The task → The response must contain every record, repeated exactly.

------------------------

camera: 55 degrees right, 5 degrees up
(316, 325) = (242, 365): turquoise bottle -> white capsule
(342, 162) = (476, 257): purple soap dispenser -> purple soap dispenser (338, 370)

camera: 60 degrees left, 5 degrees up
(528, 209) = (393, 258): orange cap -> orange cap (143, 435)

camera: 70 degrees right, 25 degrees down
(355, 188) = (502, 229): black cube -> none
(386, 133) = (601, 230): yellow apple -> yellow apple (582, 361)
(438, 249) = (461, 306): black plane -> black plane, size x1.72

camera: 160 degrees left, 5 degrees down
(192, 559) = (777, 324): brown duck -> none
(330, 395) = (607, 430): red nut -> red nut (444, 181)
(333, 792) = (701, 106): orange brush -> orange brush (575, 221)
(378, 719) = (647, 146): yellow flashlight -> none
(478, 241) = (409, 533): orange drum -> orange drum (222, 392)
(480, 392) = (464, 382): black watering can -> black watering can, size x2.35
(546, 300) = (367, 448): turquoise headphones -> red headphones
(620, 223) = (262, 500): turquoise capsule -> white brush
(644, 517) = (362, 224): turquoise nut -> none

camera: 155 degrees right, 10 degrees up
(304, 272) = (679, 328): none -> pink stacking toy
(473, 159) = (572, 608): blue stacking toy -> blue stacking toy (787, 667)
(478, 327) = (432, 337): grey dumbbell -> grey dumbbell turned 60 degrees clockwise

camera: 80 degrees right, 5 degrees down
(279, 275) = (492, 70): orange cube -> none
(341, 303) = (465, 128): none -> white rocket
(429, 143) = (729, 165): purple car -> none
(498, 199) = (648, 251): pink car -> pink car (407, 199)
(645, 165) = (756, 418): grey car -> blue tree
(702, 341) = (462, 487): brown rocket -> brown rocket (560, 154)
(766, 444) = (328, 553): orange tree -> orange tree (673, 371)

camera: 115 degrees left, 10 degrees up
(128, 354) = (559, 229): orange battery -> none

------------------------

Task output →
camera: 55 degrees right, 5 degrees up
(316, 325) = (242, 365): turquoise bottle -> white capsule
(342, 162) = (476, 257): purple soap dispenser -> purple soap dispenser (338, 370)

camera: 60 degrees left, 5 degrees up
(528, 209) = (393, 258): orange cap -> orange cap (143, 435)

camera: 70 degrees right, 25 degrees down
(355, 188) = (502, 229): black cube -> none
(386, 133) = (601, 230): yellow apple -> yellow apple (582, 361)
(438, 249) = (461, 306): black plane -> black plane, size x1.72

camera: 160 degrees left, 5 degrees down
(192, 559) = (777, 324): brown duck -> none
(330, 395) = (607, 430): red nut -> red nut (444, 181)
(333, 792) = (701, 106): orange brush -> orange brush (575, 221)
(378, 719) = (647, 146): yellow flashlight -> none
(478, 241) = (409, 533): orange drum -> orange drum (222, 392)
(480, 392) = (464, 382): black watering can -> black watering can, size x2.35
(546, 300) = (367, 448): turquoise headphones -> red headphones
(620, 223) = (262, 500): turquoise capsule -> white brush
(644, 517) = (362, 224): turquoise nut -> none

camera: 155 degrees right, 10 degrees up
(304, 272) = (679, 328): none -> pink stacking toy
(473, 159) = (572, 608): blue stacking toy -> blue stacking toy (787, 667)
(478, 327) = (432, 337): grey dumbbell -> grey dumbbell turned 60 degrees clockwise

camera: 80 degrees right, 5 degrees down
(279, 275) = (492, 70): orange cube -> none
(341, 303) = (465, 128): none -> white rocket
(429, 143) = (729, 165): purple car -> none
(498, 199) = (648, 251): pink car -> pink car (407, 199)
(645, 165) = (756, 418): grey car -> blue tree
(702, 341) = (462, 487): brown rocket -> brown rocket (560, 154)
(766, 444) = (328, 553): orange tree -> orange tree (673, 371)

camera: 115 degrees left, 10 degrees up
(128, 354) = (559, 229): orange battery -> none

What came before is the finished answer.